■ Exercise instructions
Take from the entries below the stretch from the line with "yellow cone H6 level 2 -> none" through the line with "none -> cyan brick J8 level 1", and return it exactly, leaving the pictures out.

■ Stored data

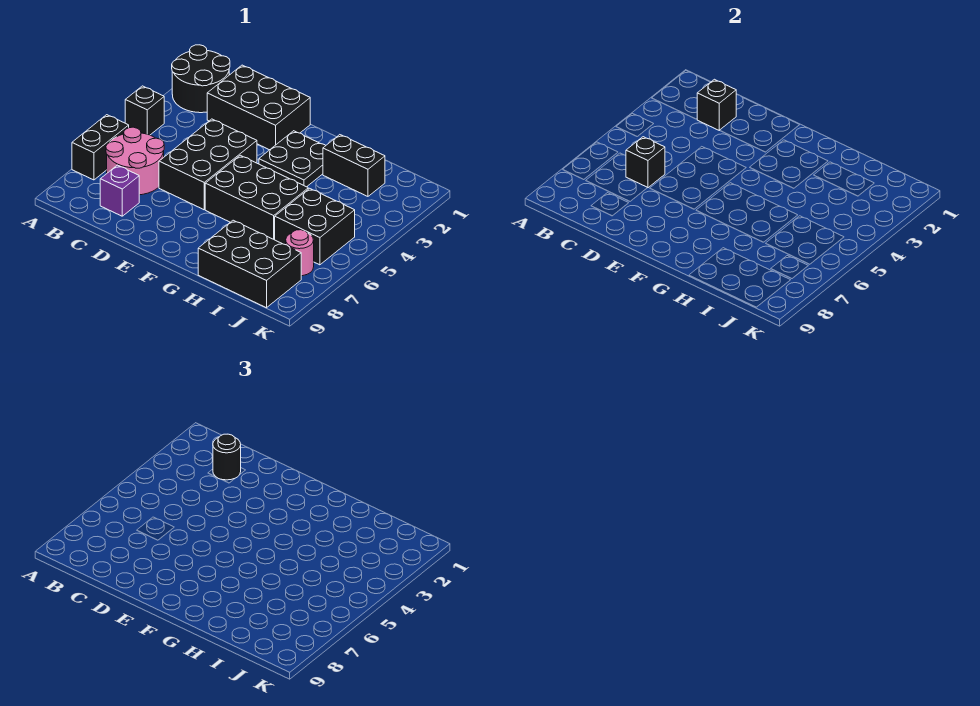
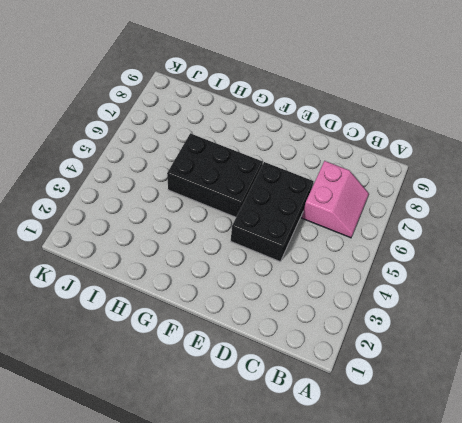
pink slope B6:C7 level 1 top C -> pink round brick B6:C7 level 1
none -> black round brick A1:B2 level 1
none -> black brick A4 level 1
none -> black brick A6:A7 level 1

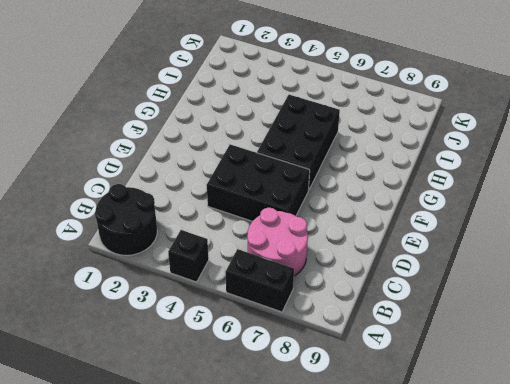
none -> black brick C1:E2 level 1
none -> purple brick C8 level 1
none -> black plate F2:G3 level 1

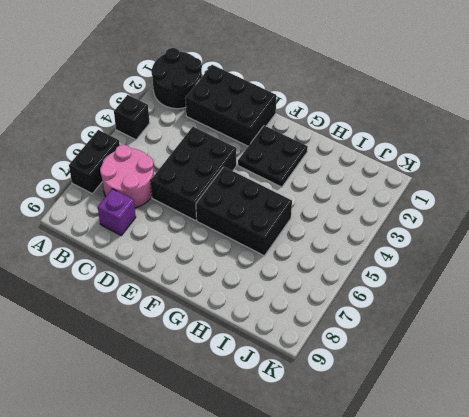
none -> black brick H2:I2 level 1
none -> black brick H8:J9 level 1
none -> black brick I5:J6 level 1

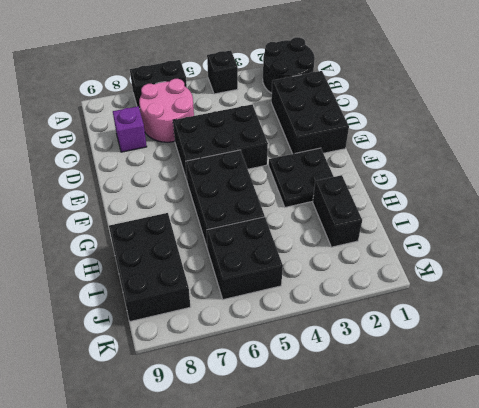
none -> pink round brick J7 level 1
none -> black brick C2 level 2
none -> black brick C6 level 2

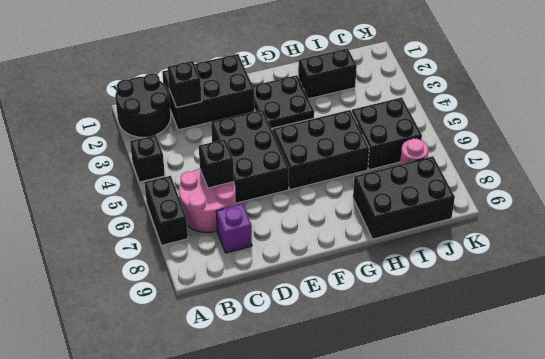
none -> black round brick C2 level 3

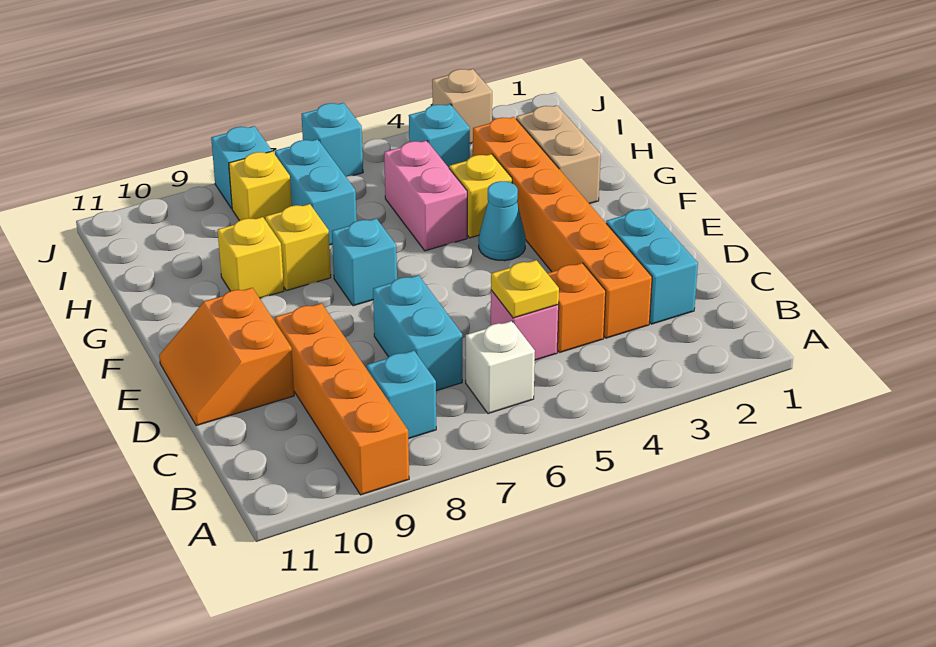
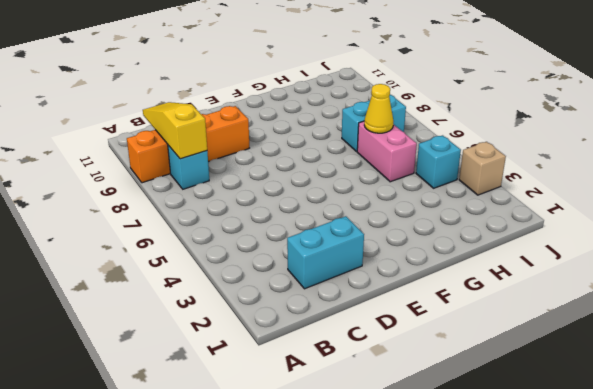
yellow slope B8:B10 level 2 top 8 -> none
pink brick H5:H6 level 1 -> pink brick G5:H5 level 1
yellow cone H6 level 2 -> none
none -> white brick B6 level 1
none -> orange brick C3:H3 level 1
none -> orange brick C4 level 1

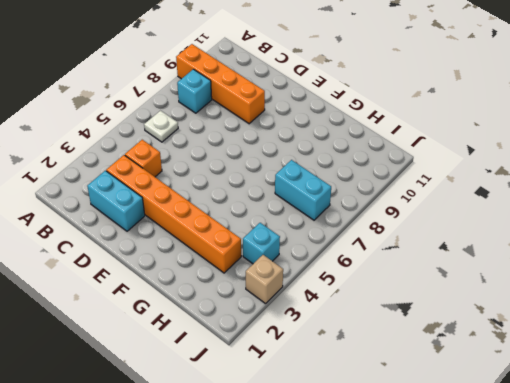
white plate B6 level 1 -> white brick B6 level 1
none -> pink brick C5 level 1
none -> cyan brick C7:D7 level 1
none -> orange slope D10:E11 level 1 top 10

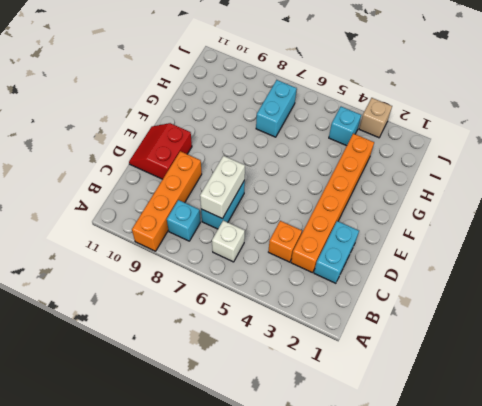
white brick C7:D7 level 2 -> none
red slope D10:E11 level 1 top 10 -> orange slope D10:E11 level 1 top 10
none -> pink brick C5 level 1
none -> cyan cone F4 level 1
none -> cyan brick F7 level 1

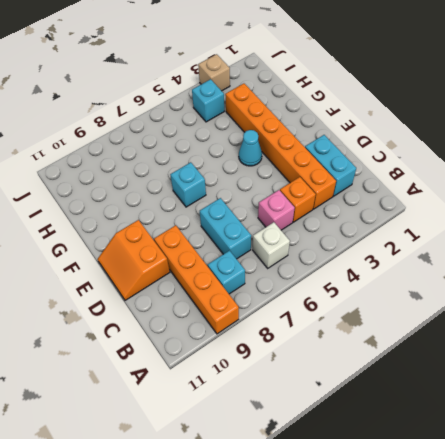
none -> tan brick G2:H2 level 1
none -> yellow brick G4 level 1
none -> pink brick G5:H5 level 1

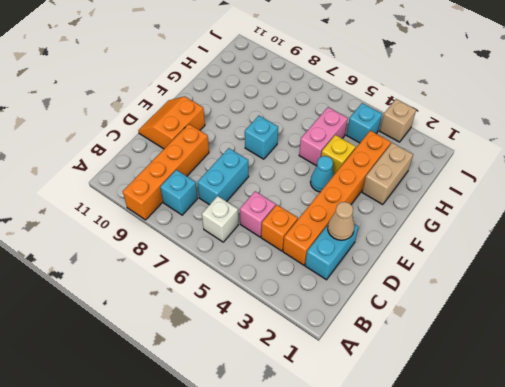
tan cone D2 level 2 -> none
none -> yellow brick G8 level 1
none -> yellow brick G9 level 1
none -> cyan brick H7:I7 level 1

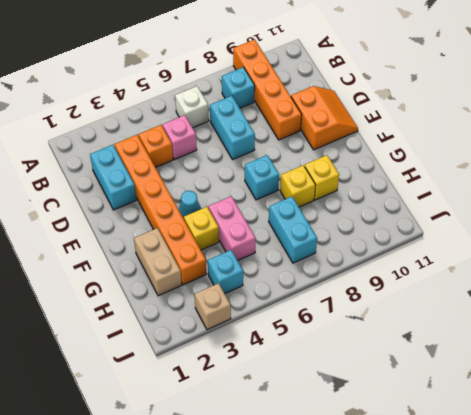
none -> yellow brick I8 level 1
none -> cyan brick J6 level 1
none -> cyan brick J8 level 1

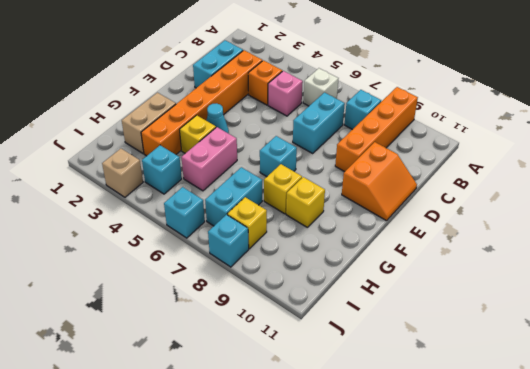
none -> yellow plate C5 level 2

■ Response
yellow cone H6 level 2 -> none
none -> white brick B6 level 1
none -> orange brick C3:H3 level 1
none -> orange brick C4 level 1

white plate B6 level 1 -> white brick B6 level 1
none -> pink brick C5 level 1
none -> cyan brick C7:D7 level 1
none -> orange slope D10:E11 level 1 top 10

white brick C7:D7 level 2 -> none
red slope D10:E11 level 1 top 10 -> orange slope D10:E11 level 1 top 10
none -> pink brick C5 level 1
none -> cyan cone F4 level 1
none -> cyan brick F7 level 1

none -> tan brick G2:H2 level 1
none -> yellow brick G4 level 1
none -> pink brick G5:H5 level 1

tan cone D2 level 2 -> none
none -> yellow brick G8 level 1
none -> yellow brick G9 level 1
none -> cyan brick H7:I7 level 1

none -> yellow brick I8 level 1
none -> cyan brick J6 level 1
none -> cyan brick J8 level 1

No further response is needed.